Return every line below exactly as written.
Start of Data provided
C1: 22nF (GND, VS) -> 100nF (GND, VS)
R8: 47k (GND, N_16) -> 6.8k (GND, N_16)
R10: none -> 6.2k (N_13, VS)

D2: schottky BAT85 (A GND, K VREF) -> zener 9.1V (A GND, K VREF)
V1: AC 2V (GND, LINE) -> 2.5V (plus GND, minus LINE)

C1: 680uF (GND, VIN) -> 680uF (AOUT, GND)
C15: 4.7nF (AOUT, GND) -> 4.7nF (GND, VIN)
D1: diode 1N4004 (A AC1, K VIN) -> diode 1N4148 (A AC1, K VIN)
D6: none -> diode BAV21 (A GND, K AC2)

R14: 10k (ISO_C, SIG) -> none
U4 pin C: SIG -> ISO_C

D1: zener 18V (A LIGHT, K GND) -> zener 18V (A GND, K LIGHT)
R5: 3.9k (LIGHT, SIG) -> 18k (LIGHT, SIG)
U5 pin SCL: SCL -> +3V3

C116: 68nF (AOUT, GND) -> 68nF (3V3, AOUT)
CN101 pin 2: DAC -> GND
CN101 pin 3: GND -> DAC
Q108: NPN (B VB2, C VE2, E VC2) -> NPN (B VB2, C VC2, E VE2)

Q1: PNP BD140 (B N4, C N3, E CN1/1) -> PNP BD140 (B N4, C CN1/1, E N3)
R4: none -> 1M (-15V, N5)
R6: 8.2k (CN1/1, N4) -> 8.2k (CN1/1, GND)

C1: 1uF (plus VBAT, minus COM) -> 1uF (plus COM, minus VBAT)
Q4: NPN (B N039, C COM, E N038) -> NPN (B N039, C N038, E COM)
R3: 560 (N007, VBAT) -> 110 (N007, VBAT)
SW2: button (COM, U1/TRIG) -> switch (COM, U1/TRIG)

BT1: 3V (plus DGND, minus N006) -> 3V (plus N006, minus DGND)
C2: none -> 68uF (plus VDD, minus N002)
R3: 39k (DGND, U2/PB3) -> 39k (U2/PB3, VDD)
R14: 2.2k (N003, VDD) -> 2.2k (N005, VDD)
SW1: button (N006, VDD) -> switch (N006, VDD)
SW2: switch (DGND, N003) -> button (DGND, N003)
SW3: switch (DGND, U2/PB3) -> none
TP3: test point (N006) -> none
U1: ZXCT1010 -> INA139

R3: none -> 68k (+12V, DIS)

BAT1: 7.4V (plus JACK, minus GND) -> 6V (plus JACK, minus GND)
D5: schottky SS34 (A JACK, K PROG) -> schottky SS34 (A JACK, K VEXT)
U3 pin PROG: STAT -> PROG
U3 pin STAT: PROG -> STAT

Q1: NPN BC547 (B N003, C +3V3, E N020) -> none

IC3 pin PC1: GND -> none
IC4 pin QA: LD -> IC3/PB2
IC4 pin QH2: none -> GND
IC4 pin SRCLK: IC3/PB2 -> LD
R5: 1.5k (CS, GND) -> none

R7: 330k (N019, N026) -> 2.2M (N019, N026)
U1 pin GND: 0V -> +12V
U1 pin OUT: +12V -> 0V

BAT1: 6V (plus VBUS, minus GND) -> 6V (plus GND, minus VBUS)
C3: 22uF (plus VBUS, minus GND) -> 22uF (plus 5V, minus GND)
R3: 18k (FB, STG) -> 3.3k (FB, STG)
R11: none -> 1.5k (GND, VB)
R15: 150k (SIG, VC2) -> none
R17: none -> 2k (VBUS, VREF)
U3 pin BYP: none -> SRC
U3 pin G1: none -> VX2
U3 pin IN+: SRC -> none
End of Data provided
▶ [Exercise answer]
C1: 22nF (GND, VS) -> 100nF (GND, VS)
R8: 47k (GND, N_16) -> 6.8k (GND, N_16)
R10: none -> 6.2k (N_13, VS)

D2: schottky BAT85 (A GND, K VREF) -> zener 9.1V (A GND, K VREF)
V1: AC 2V (GND, LINE) -> 2.5V (plus GND, minus LINE)

C1: 680uF (GND, VIN) -> 680uF (AOUT, GND)
C15: 4.7nF (AOUT, GND) -> 4.7nF (GND, VIN)
D1: diode 1N4004 (A AC1, K VIN) -> diode 1N4148 (A AC1, K VIN)
D6: none -> diode BAV21 (A GND, K AC2)

R14: 10k (ISO_C, SIG) -> none
U4 pin C: SIG -> ISO_C

D1: zener 18V (A LIGHT, K GND) -> zener 18V (A GND, K LIGHT)
R5: 3.9k (LIGHT, SIG) -> 18k (LIGHT, SIG)
U5 pin SCL: SCL -> +3V3

C116: 68nF (AOUT, GND) -> 68nF (3V3, AOUT)
CN101 pin 2: DAC -> GND
CN101 pin 3: GND -> DAC
Q108: NPN (B VB2, C VE2, E VC2) -> NPN (B VB2, C VC2, E VE2)

Q1: PNP BD140 (B N4, C N3, E CN1/1) -> PNP BD140 (B N4, C CN1/1, E N3)
R4: none -> 1M (-15V, N5)
R6: 8.2k (CN1/1, N4) -> 8.2k (CN1/1, GND)

C1: 1uF (plus VBAT, minus COM) -> 1uF (plus COM, minus VBAT)
Q4: NPN (B N039, C COM, E N038) -> NPN (B N039, C N038, E COM)
R3: 560 (N007, VBAT) -> 110 (N007, VBAT)
SW2: button (COM, U1/TRIG) -> switch (COM, U1/TRIG)

BT1: 3V (plus DGND, minus N006) -> 3V (plus N006, minus DGND)
C2: none -> 68uF (plus VDD, minus N002)
R3: 39k (DGND, U2/PB3) -> 39k (U2/PB3, VDD)
R14: 2.2k (N003, VDD) -> 2.2k (N005, VDD)
SW1: button (N006, VDD) -> switch (N006, VDD)
SW2: switch (DGND, N003) -> button (DGND, N003)
SW3: switch (DGND, U2/PB3) -> none
TP3: test point (N006) -> none
U1: ZXCT1010 -> INA139

R3: none -> 68k (+12V, DIS)

BAT1: 7.4V (plus JACK, minus GND) -> 6V (plus JACK, minus GND)
D5: schottky SS34 (A JACK, K PROG) -> schottky SS34 (A JACK, K VEXT)
U3 pin PROG: STAT -> PROG
U3 pin STAT: PROG -> STAT

Q1: NPN BC547 (B N003, C +3V3, E N020) -> none

IC3 pin PC1: GND -> none
IC4 pin QA: LD -> IC3/PB2
IC4 pin QH2: none -> GND
IC4 pin SRCLK: IC3/PB2 -> LD
R5: 1.5k (CS, GND) -> none

R7: 330k (N019, N026) -> 2.2M (N019, N026)
U1 pin GND: 0V -> +12V
U1 pin OUT: +12V -> 0V

BAT1: 6V (plus VBUS, minus GND) -> 6V (plus GND, minus VBUS)
C3: 22uF (plus VBUS, minus GND) -> 22uF (plus 5V, minus GND)
R3: 18k (FB, STG) -> 3.3k (FB, STG)
R11: none -> 1.5k (GND, VB)
R15: 150k (SIG, VC2) -> none
R17: none -> 2k (VBUS, VREF)
U3 pin BYP: none -> SRC
U3 pin G1: none -> VX2
U3 pin IN+: SRC -> none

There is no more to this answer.